**Exercise details:**
Report each line of the data below in which "plus" appears.

━━ Information supplied ━━

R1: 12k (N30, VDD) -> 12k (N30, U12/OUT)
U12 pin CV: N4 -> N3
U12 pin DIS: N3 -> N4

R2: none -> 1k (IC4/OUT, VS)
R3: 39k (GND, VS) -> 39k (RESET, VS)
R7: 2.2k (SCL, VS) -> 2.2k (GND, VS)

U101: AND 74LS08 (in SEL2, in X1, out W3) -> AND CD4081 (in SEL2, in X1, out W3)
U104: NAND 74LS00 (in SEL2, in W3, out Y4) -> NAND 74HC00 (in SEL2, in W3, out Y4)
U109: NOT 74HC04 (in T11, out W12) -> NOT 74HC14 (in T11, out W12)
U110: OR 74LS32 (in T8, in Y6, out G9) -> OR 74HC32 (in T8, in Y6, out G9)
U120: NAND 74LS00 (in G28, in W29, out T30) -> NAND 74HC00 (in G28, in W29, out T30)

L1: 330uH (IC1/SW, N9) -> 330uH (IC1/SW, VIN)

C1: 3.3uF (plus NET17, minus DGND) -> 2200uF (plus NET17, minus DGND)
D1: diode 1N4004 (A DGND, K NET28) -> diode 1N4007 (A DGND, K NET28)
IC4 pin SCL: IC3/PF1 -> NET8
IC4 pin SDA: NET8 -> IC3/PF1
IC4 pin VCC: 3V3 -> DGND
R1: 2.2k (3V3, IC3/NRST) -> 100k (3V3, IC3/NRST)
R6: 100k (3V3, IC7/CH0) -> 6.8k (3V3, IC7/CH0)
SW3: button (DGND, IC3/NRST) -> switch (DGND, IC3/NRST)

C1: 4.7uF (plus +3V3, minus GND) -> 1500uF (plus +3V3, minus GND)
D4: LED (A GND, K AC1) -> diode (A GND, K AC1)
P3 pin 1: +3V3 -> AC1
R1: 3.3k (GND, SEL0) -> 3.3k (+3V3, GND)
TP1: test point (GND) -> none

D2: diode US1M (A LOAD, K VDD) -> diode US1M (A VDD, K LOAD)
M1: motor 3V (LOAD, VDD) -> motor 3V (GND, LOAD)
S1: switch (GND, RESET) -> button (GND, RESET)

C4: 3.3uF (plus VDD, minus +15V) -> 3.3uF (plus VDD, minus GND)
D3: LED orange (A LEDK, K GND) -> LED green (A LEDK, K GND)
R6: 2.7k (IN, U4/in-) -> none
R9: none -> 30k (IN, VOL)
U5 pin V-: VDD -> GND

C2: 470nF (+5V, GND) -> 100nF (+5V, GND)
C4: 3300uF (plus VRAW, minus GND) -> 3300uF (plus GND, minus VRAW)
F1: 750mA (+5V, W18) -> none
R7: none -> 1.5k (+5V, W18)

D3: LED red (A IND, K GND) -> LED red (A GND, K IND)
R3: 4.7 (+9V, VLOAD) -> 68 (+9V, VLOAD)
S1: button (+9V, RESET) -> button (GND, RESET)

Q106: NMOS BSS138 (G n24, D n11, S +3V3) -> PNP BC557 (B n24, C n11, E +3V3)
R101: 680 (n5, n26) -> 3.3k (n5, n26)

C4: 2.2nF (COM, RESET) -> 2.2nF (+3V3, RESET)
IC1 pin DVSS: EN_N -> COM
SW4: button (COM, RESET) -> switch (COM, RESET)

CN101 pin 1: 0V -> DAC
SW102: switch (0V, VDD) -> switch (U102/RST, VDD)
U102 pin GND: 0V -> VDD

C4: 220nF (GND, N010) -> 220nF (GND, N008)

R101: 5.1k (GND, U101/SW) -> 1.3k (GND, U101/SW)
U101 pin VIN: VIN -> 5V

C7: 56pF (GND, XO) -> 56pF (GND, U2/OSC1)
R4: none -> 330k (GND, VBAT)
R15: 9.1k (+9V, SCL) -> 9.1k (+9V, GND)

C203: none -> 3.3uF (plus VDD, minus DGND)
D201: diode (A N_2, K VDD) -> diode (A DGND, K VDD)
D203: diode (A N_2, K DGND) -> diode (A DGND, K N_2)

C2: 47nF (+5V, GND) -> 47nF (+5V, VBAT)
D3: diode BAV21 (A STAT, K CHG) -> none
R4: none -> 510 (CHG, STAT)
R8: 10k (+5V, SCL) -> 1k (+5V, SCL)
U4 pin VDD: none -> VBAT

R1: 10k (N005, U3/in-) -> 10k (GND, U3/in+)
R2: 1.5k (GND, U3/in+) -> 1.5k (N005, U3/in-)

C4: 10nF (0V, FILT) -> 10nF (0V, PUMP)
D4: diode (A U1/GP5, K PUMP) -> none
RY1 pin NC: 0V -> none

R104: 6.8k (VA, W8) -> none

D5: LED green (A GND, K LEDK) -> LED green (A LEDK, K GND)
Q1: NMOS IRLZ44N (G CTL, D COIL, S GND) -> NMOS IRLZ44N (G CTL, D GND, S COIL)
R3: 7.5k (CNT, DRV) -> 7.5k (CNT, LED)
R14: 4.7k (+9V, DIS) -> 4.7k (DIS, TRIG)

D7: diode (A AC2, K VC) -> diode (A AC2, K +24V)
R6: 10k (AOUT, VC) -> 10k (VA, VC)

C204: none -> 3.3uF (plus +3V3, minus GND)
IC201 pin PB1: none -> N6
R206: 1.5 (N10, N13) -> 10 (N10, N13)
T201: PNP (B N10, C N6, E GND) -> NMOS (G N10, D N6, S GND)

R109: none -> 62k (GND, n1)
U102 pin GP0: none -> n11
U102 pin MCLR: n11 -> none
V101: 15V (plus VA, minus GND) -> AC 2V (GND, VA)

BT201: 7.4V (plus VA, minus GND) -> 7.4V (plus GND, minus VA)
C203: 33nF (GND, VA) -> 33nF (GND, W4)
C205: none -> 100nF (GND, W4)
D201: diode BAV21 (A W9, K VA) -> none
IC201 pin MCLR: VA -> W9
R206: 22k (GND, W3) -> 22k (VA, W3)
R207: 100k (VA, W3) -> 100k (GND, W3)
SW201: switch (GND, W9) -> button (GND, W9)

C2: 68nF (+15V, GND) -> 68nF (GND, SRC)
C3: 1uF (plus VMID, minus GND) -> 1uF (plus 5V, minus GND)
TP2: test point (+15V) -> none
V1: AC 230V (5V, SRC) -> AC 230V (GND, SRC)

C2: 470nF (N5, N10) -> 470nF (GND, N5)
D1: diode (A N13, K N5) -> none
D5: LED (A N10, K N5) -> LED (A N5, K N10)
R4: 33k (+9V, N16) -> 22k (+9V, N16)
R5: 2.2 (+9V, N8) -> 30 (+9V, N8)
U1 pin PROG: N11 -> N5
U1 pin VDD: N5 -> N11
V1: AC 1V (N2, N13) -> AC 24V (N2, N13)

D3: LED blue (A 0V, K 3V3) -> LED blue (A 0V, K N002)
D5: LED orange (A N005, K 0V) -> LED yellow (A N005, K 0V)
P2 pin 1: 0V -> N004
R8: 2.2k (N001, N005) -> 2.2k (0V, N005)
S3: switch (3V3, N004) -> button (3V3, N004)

━━━

**Answer to this exercise:**
C1: 3.3uF (plus NET17, minus DGND) -> 2200uF (plus NET17, minus DGND)
C1: 4.7uF (plus +3V3, minus GND) -> 1500uF (plus +3V3, minus GND)
C4: 3.3uF (plus VDD, minus +15V) -> 3.3uF (plus VDD, minus GND)
C4: 3300uF (plus VRAW, minus GND) -> 3300uF (plus GND, minus VRAW)
C203: none -> 3.3uF (plus VDD, minus DGND)
C204: none -> 3.3uF (plus +3V3, minus GND)
V101: 15V (plus VA, minus GND) -> AC 2V (GND, VA)
BT201: 7.4V (plus VA, minus GND) -> 7.4V (plus GND, minus VA)
C3: 1uF (plus VMID, minus GND) -> 1uF (plus 5V, minus GND)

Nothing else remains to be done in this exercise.